Required action:
All lines from the one including "IMU2 pin INT: D6 -> none" to the bottom of the entries below should be repeated exactly, both ends kept.

Records for this exercise:
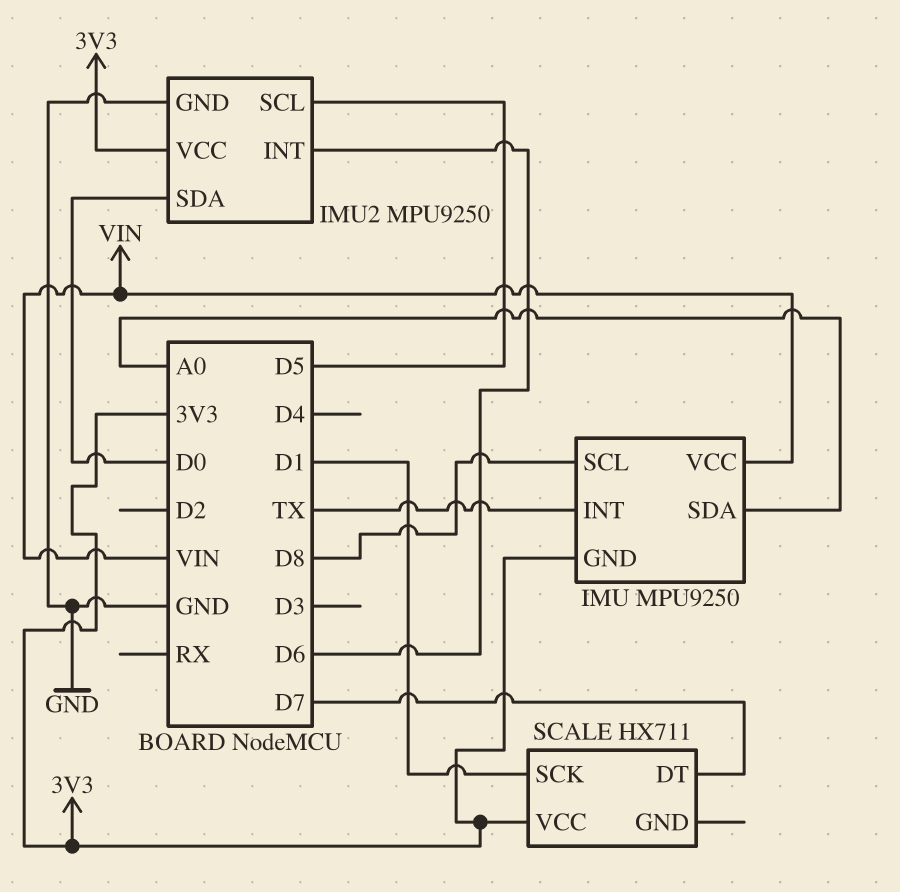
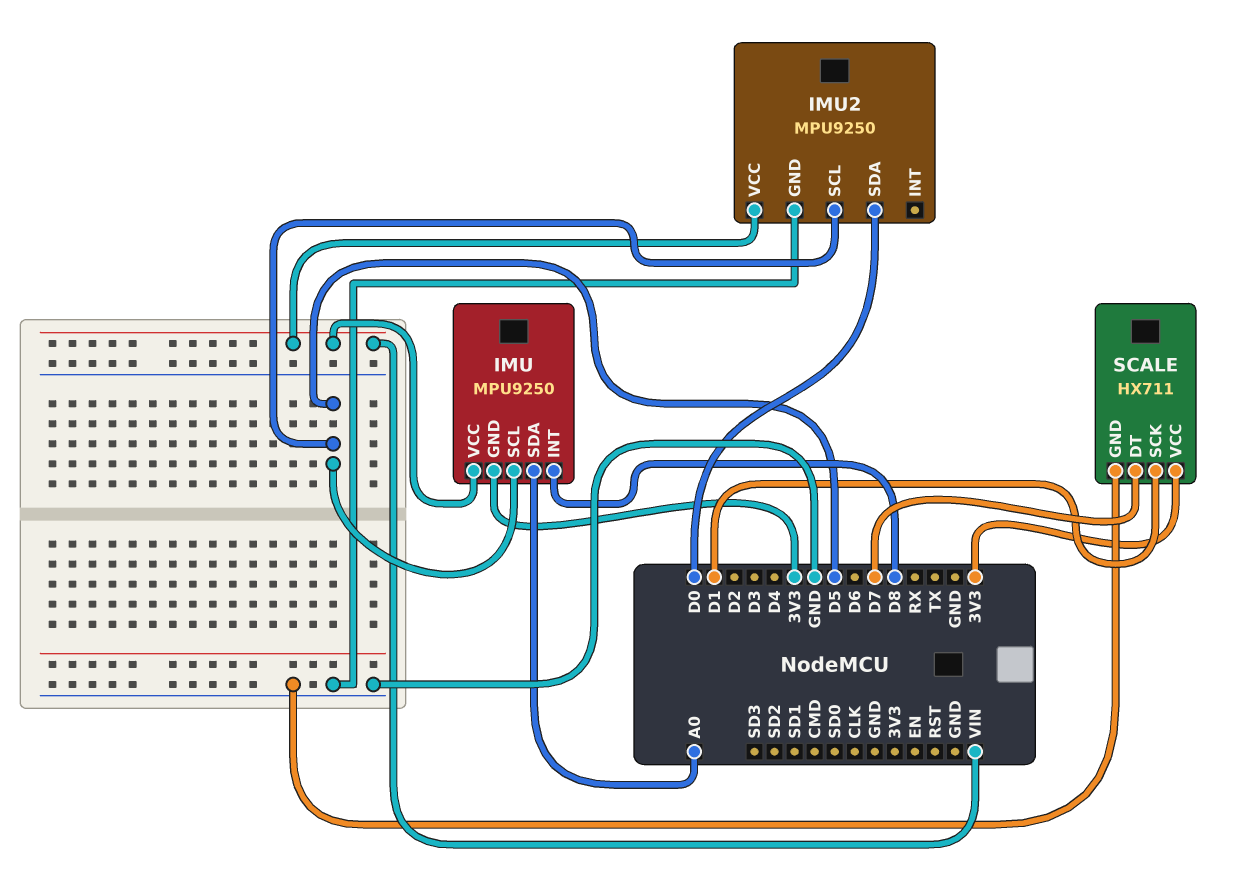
IMU pin INT: TX -> D8
IMU pin SCL: D8 -> D5
IMU2 pin INT: D6 -> none
IMU2 pin VCC: 3V3 -> VIN
SCALE pin GND: none -> GND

Task response:
IMU2 pin INT: D6 -> none
IMU2 pin VCC: 3V3 -> VIN
SCALE pin GND: none -> GND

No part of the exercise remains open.